From the data below, repeat exactly the lines from the line with "tumbler (cobalt) |" to the line with "shifted | die", both included.
--- START ---
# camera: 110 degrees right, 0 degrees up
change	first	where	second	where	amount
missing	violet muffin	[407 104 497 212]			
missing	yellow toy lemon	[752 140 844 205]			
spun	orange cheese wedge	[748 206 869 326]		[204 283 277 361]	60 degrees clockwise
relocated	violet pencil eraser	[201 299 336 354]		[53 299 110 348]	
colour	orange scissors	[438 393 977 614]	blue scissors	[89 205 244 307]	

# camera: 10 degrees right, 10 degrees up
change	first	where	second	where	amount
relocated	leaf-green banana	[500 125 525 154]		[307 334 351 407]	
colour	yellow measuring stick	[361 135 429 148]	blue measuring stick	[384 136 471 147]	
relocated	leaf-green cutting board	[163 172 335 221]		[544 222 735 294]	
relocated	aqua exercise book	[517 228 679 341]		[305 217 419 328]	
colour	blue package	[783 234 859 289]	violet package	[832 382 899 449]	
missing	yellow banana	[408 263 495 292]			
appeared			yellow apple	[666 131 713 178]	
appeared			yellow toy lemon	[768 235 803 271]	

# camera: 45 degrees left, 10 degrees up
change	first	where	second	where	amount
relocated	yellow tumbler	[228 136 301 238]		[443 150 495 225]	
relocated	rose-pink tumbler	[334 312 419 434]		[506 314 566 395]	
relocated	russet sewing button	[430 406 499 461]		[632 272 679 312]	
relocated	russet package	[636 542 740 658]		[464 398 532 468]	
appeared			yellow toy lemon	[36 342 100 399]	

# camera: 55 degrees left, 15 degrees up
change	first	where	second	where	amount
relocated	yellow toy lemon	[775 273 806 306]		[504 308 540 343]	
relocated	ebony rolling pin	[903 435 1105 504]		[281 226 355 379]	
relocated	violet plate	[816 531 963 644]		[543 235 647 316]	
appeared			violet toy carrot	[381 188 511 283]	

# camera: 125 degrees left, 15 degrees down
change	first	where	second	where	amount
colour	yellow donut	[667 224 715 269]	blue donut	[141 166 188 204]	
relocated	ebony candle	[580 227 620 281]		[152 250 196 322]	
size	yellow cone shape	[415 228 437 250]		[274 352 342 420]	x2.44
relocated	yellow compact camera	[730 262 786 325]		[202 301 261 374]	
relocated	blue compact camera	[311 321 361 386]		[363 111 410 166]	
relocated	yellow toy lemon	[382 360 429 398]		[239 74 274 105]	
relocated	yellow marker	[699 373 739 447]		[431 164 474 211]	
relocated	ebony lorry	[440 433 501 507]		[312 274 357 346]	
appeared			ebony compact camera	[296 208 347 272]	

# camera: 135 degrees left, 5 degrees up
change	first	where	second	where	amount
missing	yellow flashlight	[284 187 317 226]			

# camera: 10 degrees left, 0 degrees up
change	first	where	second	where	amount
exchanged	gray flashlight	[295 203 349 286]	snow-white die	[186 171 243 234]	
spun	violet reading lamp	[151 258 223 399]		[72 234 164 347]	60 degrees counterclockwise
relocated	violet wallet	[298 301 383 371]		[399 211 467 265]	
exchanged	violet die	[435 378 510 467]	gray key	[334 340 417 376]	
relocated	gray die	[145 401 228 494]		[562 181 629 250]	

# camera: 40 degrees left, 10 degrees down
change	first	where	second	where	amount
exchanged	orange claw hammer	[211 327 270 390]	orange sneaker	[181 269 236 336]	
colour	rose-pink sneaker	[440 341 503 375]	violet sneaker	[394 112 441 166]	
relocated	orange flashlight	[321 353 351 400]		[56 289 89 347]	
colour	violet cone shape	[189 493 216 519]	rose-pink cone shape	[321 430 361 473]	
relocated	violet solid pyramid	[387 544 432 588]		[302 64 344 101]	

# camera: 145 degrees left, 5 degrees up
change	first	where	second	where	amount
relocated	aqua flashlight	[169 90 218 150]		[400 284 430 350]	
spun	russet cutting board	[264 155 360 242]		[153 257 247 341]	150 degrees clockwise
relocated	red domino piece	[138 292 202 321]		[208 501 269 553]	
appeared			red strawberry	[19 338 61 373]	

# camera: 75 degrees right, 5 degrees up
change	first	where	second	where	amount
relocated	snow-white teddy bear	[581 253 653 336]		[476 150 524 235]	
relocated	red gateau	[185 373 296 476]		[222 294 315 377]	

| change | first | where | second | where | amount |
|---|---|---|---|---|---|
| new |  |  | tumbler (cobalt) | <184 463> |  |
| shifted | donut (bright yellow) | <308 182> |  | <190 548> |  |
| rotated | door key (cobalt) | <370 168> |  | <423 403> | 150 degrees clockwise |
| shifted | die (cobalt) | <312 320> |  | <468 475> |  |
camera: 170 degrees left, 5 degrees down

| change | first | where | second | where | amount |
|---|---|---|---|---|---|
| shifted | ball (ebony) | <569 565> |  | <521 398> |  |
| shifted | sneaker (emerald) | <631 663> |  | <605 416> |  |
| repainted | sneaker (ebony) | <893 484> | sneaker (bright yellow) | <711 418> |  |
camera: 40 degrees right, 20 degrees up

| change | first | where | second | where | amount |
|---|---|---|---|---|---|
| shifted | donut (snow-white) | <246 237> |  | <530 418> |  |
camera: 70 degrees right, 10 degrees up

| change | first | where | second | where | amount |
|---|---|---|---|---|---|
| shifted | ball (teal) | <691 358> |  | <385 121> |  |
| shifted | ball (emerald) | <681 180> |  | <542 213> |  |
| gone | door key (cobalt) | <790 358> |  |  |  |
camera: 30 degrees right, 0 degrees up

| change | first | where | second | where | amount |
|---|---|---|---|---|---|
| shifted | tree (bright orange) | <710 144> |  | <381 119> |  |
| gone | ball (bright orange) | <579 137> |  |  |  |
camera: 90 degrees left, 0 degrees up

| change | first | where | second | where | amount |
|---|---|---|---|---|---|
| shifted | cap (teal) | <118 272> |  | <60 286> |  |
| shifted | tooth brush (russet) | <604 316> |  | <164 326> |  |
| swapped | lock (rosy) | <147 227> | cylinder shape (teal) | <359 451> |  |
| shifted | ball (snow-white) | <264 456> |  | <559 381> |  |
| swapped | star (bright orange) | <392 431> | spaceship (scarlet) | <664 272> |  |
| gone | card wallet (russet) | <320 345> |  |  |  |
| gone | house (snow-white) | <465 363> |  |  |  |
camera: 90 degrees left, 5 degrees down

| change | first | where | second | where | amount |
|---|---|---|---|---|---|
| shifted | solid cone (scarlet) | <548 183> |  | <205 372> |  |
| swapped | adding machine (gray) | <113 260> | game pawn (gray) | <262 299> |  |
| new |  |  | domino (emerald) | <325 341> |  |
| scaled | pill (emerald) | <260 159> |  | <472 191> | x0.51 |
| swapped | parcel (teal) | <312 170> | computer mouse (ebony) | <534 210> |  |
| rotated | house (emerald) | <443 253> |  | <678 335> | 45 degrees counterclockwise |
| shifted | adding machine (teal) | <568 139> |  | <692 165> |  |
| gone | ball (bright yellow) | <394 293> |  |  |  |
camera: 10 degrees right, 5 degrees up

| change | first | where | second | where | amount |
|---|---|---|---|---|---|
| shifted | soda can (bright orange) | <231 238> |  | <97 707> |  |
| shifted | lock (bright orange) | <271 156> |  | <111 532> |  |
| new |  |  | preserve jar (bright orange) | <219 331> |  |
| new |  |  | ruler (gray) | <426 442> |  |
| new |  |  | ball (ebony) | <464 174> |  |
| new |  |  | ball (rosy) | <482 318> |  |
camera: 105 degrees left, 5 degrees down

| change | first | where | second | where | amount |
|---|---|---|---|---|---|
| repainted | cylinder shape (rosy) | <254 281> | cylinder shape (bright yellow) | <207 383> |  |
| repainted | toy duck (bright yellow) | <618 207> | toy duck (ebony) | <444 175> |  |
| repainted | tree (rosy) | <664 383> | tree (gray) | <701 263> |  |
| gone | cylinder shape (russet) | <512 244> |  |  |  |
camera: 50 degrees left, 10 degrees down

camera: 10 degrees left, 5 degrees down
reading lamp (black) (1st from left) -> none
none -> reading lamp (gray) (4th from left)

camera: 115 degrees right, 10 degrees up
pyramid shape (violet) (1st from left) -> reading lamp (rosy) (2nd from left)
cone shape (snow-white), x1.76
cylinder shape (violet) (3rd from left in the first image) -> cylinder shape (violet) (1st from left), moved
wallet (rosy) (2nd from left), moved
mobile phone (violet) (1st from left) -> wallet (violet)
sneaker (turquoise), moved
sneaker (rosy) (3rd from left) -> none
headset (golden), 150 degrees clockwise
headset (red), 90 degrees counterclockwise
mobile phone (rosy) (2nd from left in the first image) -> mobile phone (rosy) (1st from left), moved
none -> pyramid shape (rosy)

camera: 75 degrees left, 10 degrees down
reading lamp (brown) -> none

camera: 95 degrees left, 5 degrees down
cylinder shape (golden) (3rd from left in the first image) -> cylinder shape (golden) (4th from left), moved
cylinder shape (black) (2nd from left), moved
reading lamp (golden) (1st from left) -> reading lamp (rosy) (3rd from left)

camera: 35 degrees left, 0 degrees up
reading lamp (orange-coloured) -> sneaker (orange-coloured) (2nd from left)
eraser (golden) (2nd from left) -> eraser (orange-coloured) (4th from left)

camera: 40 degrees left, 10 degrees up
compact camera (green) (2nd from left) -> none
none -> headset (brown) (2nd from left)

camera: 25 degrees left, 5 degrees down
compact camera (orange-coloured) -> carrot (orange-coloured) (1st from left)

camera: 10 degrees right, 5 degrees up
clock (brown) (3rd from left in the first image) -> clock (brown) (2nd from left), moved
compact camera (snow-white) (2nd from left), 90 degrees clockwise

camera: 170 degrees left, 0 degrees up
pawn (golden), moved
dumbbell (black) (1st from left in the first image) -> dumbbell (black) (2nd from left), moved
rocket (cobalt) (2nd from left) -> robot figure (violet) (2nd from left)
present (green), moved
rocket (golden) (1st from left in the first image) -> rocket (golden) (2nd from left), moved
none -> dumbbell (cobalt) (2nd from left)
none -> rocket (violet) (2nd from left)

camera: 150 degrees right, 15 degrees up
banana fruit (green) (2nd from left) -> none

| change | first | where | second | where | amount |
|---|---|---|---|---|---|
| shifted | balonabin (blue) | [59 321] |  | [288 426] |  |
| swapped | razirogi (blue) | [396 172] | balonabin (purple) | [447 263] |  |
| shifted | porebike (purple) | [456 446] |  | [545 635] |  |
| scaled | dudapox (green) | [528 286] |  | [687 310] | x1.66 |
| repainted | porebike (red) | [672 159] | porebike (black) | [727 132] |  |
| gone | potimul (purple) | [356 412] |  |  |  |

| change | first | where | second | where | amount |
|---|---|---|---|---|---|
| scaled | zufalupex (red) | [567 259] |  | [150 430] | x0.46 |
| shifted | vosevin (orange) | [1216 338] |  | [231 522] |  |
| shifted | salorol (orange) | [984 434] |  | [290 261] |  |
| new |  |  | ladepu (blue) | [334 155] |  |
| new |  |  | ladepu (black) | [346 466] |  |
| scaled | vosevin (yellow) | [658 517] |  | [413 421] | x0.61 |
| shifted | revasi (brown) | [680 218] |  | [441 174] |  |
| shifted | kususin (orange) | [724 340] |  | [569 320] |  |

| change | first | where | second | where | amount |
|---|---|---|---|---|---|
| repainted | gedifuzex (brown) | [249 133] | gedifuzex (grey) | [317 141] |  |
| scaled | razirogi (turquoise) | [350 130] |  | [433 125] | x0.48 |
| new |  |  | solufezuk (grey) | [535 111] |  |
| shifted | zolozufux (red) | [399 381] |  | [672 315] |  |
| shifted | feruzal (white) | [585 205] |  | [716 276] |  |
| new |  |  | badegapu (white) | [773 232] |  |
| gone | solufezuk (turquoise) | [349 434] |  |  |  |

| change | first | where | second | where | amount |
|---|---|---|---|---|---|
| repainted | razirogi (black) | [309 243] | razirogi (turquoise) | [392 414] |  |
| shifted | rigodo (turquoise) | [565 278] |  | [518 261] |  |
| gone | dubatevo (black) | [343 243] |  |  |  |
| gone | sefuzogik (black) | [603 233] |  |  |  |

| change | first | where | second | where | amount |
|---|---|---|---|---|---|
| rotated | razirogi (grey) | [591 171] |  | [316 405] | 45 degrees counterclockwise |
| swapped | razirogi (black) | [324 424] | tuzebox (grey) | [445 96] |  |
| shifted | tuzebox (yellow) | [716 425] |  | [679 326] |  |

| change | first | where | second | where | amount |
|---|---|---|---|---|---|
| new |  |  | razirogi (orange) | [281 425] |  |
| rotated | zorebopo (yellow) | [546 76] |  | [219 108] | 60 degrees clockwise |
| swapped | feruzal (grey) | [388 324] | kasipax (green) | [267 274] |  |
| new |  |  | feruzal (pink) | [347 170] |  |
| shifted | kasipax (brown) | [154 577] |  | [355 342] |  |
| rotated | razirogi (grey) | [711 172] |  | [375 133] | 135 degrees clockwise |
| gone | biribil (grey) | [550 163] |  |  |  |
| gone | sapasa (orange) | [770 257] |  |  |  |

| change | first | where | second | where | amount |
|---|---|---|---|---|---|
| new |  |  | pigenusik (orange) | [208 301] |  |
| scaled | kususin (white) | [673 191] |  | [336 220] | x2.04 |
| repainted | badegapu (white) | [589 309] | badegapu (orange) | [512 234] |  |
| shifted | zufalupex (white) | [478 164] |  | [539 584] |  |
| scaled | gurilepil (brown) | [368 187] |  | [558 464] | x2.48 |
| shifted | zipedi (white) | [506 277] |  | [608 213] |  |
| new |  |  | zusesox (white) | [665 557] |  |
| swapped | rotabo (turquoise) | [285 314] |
--- END ---
### [THE COMPLETED TASK]
| new |  |  | tumbler (cobalt) | <184 463> |  |
| shifted | donut (bright yellow) | <308 182> |  | <190 548> |  |
| rotated | door key (cobalt) | <370 168> |  | <423 403> | 150 degrees clockwise |
| shifted | die (cobalt) | <312 320> |  | <468 475> |  |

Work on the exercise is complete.